■ Data supplied ■
>>>>>

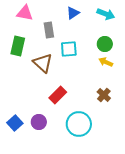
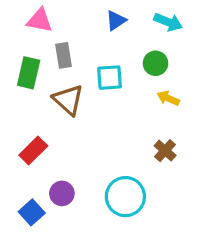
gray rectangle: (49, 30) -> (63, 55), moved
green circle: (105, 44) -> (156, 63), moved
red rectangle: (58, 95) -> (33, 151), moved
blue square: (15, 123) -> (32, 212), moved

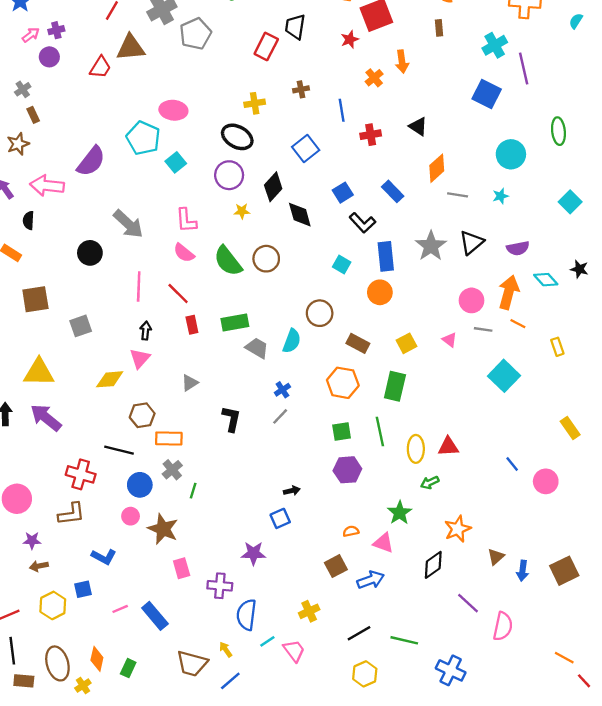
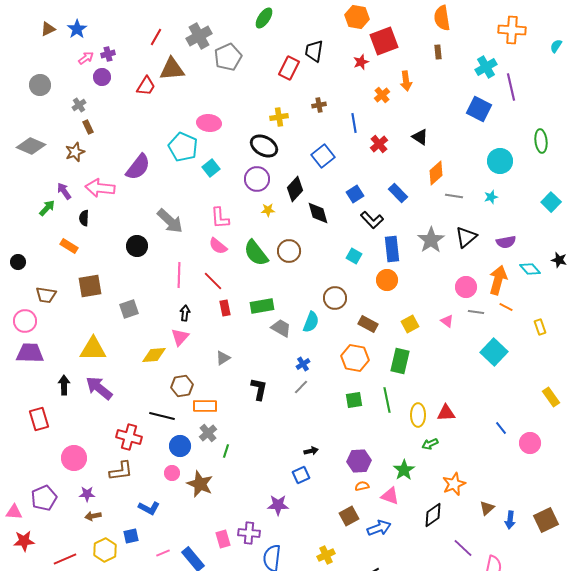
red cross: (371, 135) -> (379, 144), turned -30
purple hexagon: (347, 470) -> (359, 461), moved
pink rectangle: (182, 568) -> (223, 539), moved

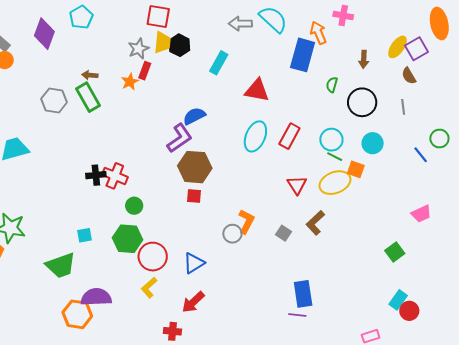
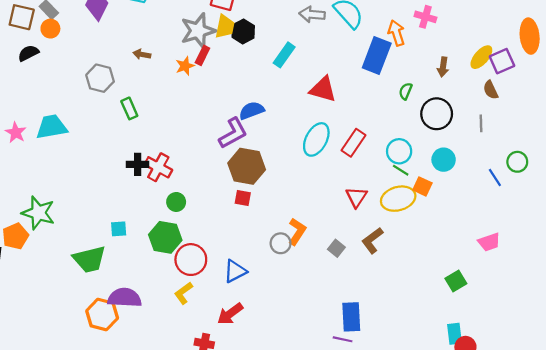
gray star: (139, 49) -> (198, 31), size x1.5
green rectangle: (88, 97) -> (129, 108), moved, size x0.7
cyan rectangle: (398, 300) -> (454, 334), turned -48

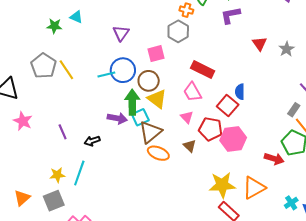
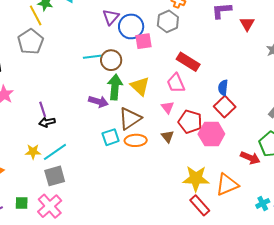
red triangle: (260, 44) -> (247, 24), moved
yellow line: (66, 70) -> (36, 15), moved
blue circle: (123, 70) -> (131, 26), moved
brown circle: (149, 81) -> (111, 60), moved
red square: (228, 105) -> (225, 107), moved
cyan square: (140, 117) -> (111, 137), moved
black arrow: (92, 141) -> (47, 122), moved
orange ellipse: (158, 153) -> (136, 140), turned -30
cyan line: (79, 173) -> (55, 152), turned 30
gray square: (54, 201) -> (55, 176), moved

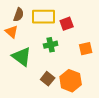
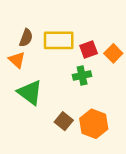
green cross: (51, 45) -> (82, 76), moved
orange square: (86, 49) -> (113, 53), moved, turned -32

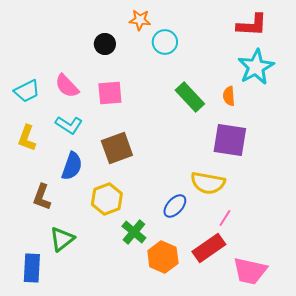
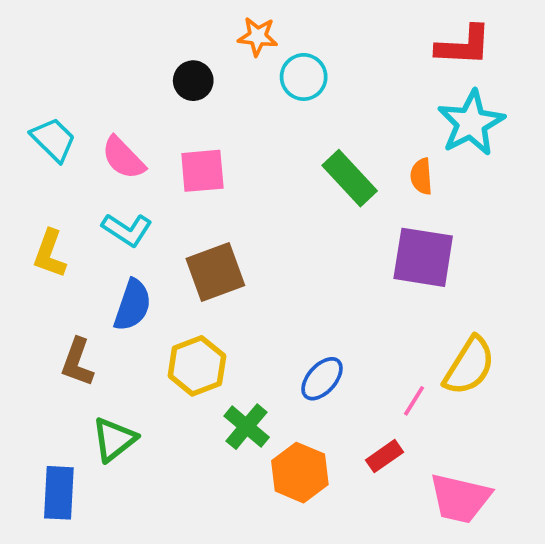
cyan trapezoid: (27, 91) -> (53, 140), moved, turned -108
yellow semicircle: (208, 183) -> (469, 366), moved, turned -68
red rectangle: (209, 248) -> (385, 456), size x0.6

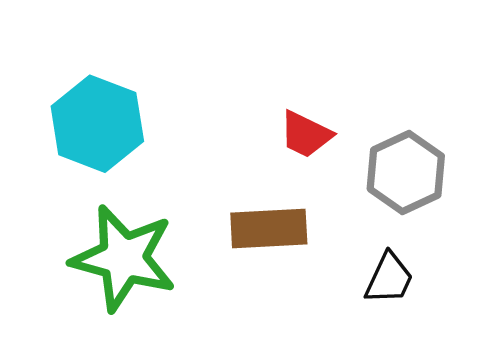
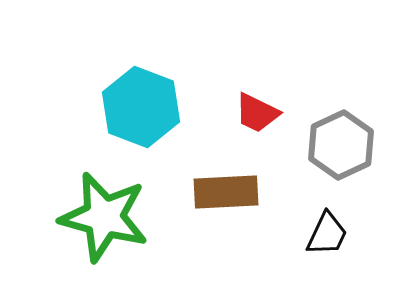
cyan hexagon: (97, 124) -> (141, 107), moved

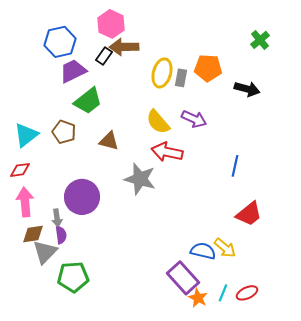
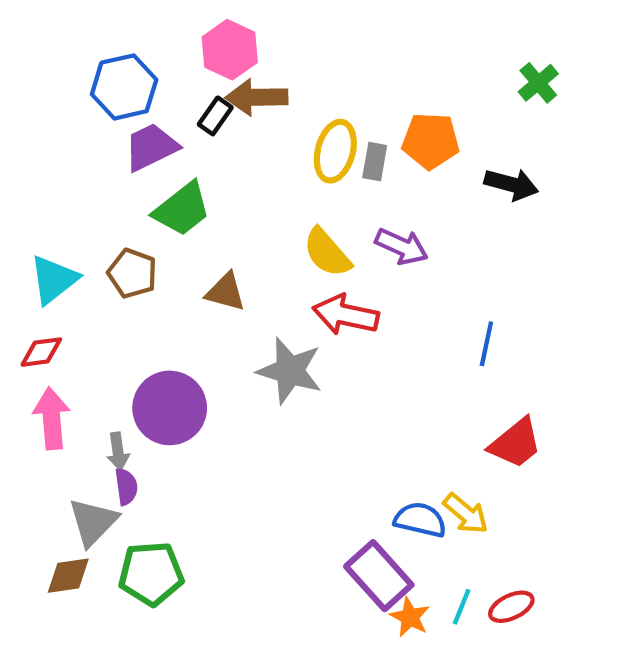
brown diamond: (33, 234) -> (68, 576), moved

<<<<<
>>>>>

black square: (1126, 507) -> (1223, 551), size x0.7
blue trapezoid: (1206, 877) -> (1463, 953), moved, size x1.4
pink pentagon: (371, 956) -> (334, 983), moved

<<<<<
>>>>>

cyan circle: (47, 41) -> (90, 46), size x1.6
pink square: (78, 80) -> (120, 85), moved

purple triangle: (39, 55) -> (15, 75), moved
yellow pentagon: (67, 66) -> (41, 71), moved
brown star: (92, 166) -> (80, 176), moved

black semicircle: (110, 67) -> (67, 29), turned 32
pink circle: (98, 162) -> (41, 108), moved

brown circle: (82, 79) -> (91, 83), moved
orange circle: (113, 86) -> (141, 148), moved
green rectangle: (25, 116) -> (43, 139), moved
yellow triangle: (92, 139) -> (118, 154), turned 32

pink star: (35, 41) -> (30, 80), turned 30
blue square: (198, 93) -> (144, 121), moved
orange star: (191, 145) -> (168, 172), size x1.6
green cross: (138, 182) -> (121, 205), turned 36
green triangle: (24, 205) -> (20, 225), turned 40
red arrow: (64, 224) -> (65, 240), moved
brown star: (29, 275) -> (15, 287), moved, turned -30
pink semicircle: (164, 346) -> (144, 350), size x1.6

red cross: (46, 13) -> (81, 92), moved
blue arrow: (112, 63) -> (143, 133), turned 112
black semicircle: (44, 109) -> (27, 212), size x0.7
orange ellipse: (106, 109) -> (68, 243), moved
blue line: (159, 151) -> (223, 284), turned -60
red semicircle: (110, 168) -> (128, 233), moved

<<<<<

From the listing above, please give again the lines that begin with the line holding "gray rectangle: (49, 30) -> (63, 55), moved" and go on through the line holding "red cross: (371, 135)", exactly, both ends included, minus any picture.

gray rectangle: (49, 30) -> (63, 55), moved
green circle: (105, 44) -> (156, 63), moved
red rectangle: (58, 95) -> (33, 151), moved
blue square: (15, 123) -> (32, 212), moved

red cross: (371, 135) -> (379, 144), turned -30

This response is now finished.